> MATERIAL FOR THIS EXERCISE:
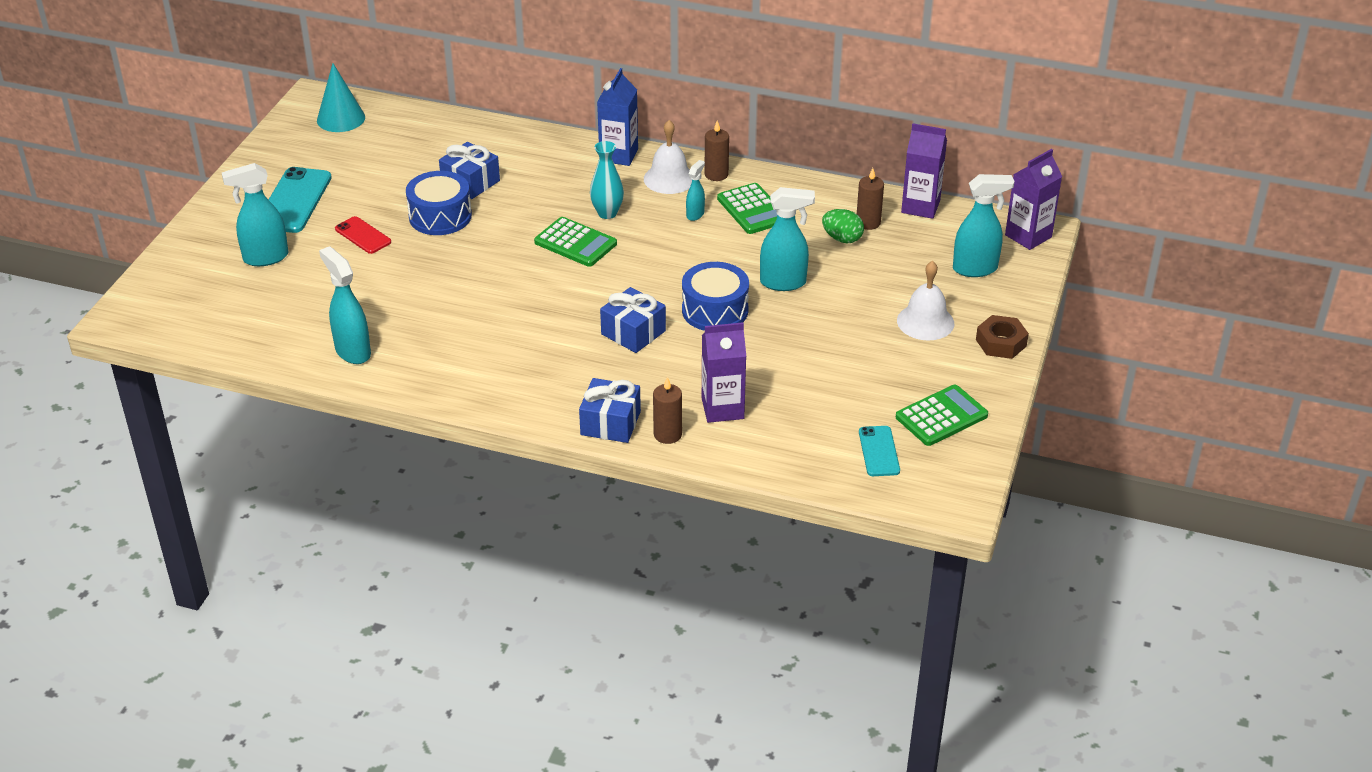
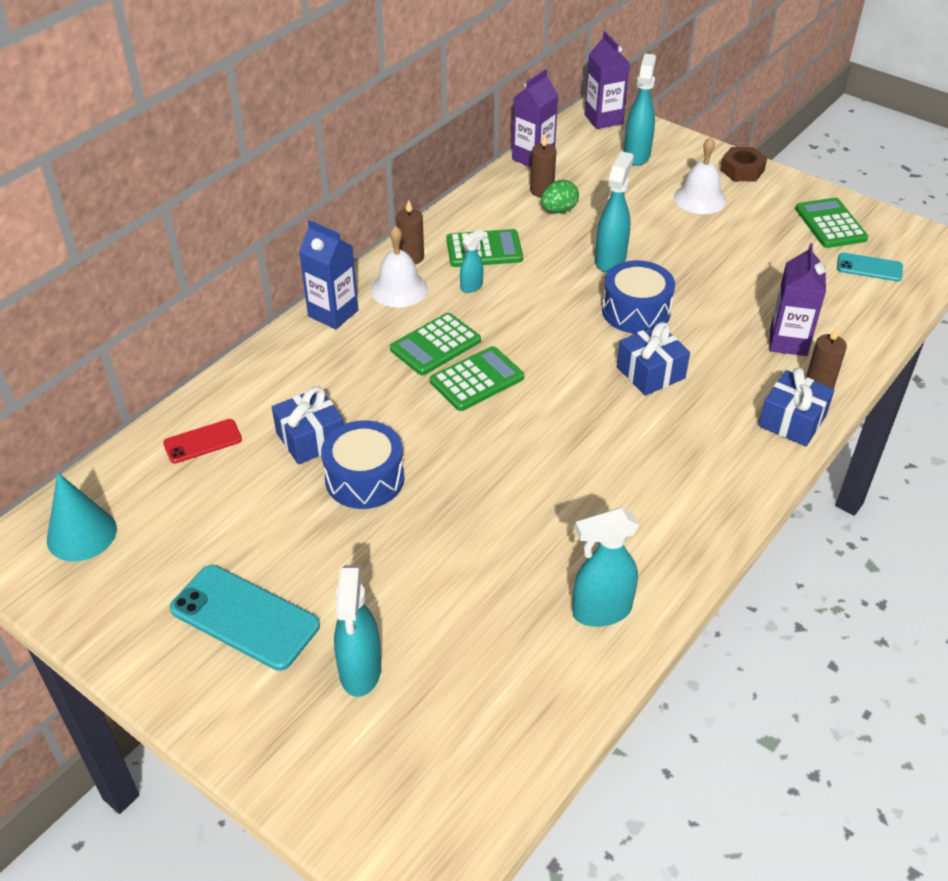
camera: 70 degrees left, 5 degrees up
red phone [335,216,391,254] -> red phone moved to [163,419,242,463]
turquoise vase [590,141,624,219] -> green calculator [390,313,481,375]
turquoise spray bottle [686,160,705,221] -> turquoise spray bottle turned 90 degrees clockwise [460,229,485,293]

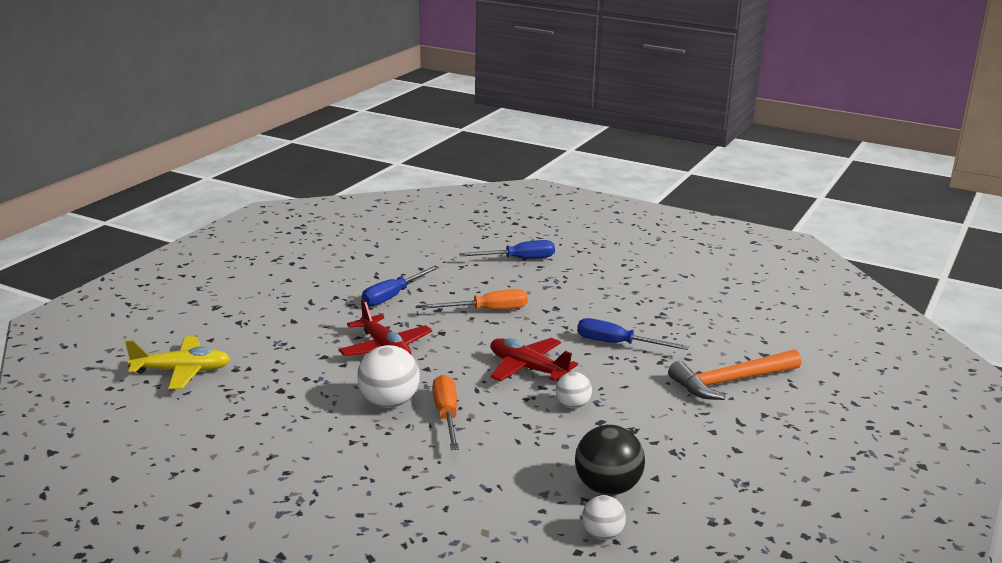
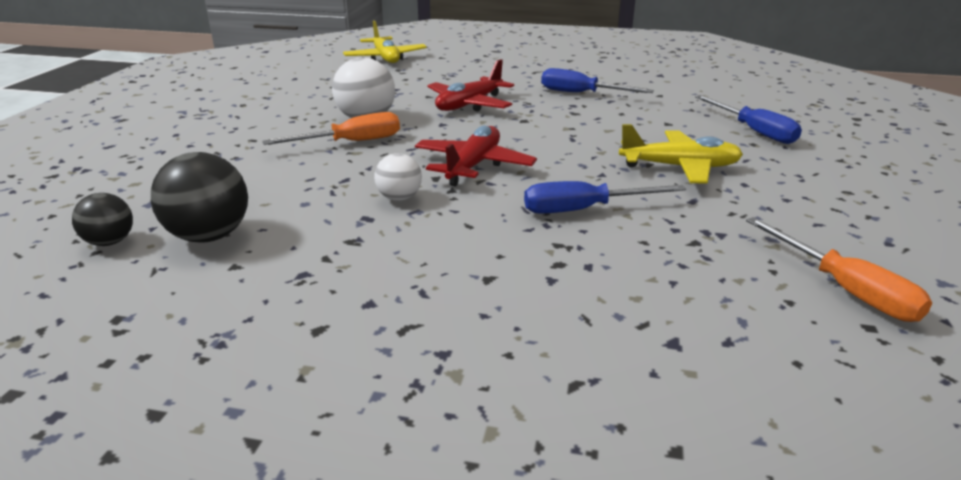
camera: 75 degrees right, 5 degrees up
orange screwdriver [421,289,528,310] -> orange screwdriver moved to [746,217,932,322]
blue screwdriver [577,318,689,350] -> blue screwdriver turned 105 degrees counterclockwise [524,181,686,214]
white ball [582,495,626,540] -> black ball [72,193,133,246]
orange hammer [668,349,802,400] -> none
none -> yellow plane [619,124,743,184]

--

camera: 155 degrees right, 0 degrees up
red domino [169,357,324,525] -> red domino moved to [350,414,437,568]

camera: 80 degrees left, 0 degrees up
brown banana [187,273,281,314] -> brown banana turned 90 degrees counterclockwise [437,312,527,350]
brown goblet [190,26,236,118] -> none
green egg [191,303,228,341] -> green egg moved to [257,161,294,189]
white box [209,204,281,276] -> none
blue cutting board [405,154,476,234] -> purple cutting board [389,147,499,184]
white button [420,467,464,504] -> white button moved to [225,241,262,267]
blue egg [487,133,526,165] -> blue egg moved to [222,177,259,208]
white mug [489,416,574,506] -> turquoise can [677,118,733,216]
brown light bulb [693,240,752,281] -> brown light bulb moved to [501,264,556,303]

> INSTRUCTION: A verbatim transcription is needed of the lines above, starting at the line with "white ball [582,495,626,540]" and ending at the line with "none -> yellow plane [619,124,743,184]", both included, and of nothing else.

> EXERCISE OUTPUT:
white ball [582,495,626,540] -> black ball [72,193,133,246]
orange hammer [668,349,802,400] -> none
none -> yellow plane [619,124,743,184]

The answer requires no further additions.